* [QUÉ HARÁS]
Busca en los ítems de abajo todas las líneas que contienen la palabra "reading" y cópialas completas.

* [DATOS EN BRUTO]
• • • •
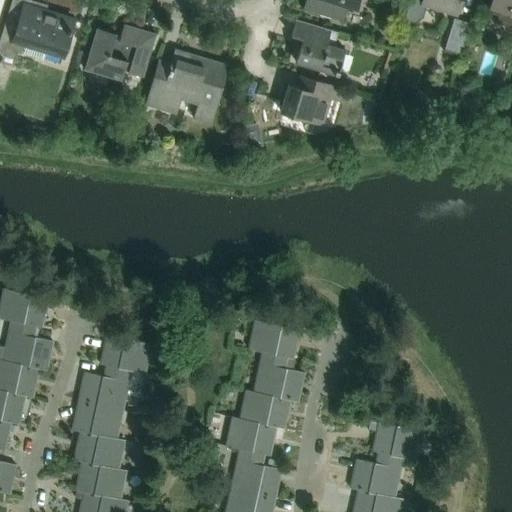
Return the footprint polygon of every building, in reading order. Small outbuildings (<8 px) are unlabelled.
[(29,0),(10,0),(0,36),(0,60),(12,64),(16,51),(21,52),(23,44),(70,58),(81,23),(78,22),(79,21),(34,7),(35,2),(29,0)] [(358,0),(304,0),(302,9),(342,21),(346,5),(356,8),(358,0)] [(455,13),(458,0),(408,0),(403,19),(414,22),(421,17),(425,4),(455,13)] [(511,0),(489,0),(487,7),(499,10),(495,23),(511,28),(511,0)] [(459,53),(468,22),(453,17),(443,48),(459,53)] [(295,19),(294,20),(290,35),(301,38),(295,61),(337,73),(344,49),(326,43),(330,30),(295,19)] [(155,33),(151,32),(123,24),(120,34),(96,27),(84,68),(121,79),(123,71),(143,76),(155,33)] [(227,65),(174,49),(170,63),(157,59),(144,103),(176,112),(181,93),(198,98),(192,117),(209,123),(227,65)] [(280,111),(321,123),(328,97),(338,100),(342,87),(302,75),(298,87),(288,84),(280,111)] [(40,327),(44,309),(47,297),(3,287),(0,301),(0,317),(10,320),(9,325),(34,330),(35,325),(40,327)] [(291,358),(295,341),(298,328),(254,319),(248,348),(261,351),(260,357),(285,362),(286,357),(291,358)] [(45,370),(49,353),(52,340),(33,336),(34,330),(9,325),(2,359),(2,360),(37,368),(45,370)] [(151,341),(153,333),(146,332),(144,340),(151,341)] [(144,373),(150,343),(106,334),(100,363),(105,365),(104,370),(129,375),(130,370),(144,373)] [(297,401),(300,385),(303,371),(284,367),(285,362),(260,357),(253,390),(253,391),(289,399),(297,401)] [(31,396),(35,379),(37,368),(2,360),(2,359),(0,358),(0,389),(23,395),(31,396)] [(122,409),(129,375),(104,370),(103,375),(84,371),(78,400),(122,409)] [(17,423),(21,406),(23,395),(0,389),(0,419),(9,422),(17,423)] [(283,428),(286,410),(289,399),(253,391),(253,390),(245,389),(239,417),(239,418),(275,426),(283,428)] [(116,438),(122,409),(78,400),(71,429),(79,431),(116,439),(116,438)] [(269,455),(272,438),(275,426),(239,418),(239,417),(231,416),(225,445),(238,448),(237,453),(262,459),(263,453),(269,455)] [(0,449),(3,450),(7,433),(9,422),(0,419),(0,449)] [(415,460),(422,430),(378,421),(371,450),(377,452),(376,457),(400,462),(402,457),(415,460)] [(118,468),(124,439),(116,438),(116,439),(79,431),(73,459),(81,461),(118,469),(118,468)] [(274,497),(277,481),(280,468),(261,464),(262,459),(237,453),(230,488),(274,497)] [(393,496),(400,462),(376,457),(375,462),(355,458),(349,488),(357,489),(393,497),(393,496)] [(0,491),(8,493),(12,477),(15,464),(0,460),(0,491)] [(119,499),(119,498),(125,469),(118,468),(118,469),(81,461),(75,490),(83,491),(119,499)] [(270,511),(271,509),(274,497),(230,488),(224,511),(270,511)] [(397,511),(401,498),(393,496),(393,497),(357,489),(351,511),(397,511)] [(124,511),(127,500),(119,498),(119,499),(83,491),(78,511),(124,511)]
• • • •
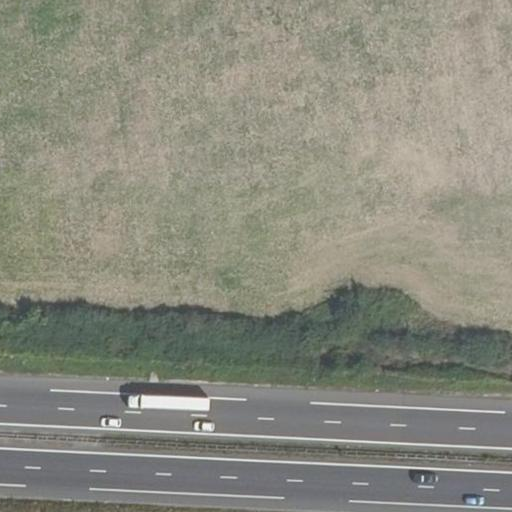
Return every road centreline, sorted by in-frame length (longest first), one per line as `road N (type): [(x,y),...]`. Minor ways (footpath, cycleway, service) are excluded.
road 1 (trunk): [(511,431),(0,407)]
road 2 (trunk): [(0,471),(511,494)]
• • • •
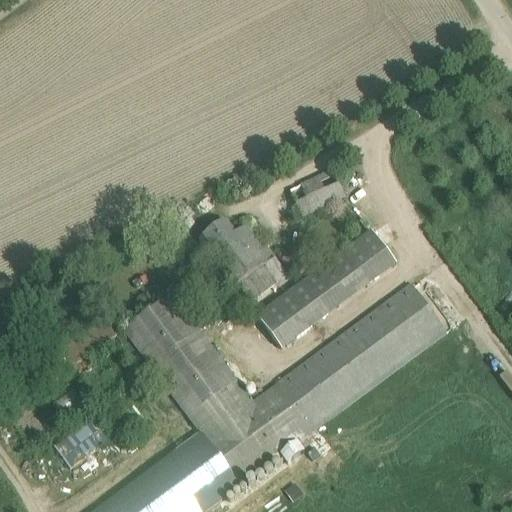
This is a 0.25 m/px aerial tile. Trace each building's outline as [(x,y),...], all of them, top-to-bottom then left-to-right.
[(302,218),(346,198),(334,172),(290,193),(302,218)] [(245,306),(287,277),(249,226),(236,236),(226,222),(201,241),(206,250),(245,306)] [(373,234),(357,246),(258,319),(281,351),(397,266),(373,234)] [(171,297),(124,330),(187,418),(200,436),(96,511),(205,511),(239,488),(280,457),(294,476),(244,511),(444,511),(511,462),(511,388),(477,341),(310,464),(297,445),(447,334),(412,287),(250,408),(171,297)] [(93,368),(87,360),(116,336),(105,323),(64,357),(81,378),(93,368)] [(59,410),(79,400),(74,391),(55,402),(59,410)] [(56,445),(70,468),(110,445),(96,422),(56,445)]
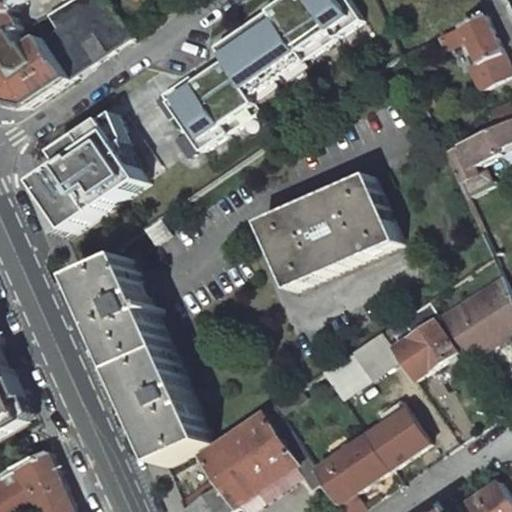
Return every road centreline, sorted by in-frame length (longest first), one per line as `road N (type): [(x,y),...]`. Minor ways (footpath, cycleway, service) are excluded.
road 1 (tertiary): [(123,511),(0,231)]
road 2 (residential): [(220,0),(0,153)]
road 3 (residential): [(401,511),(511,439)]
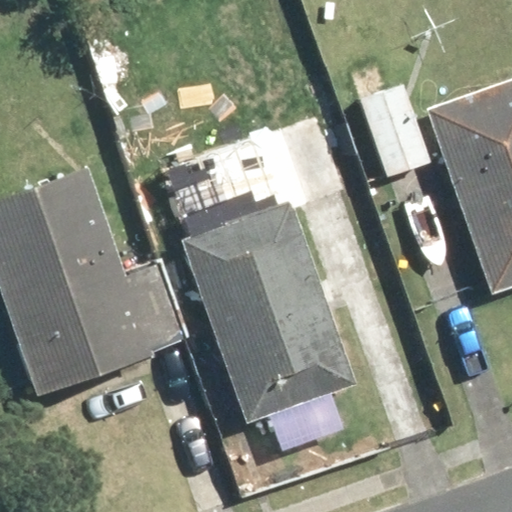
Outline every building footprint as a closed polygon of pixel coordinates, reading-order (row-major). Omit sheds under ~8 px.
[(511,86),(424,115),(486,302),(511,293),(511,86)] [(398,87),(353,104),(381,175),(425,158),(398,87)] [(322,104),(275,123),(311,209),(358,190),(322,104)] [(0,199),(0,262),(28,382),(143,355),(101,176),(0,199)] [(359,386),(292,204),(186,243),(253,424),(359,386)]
• • • •
* [RESULTADO]
Return the footprint polygon of every building, in reading order. Small outbuildings (<8 px) are unlabelled.
Outline every building footprint as a closed polygon of pixel coordinates, reading-order (row-major). Omit sheds under ~8 px.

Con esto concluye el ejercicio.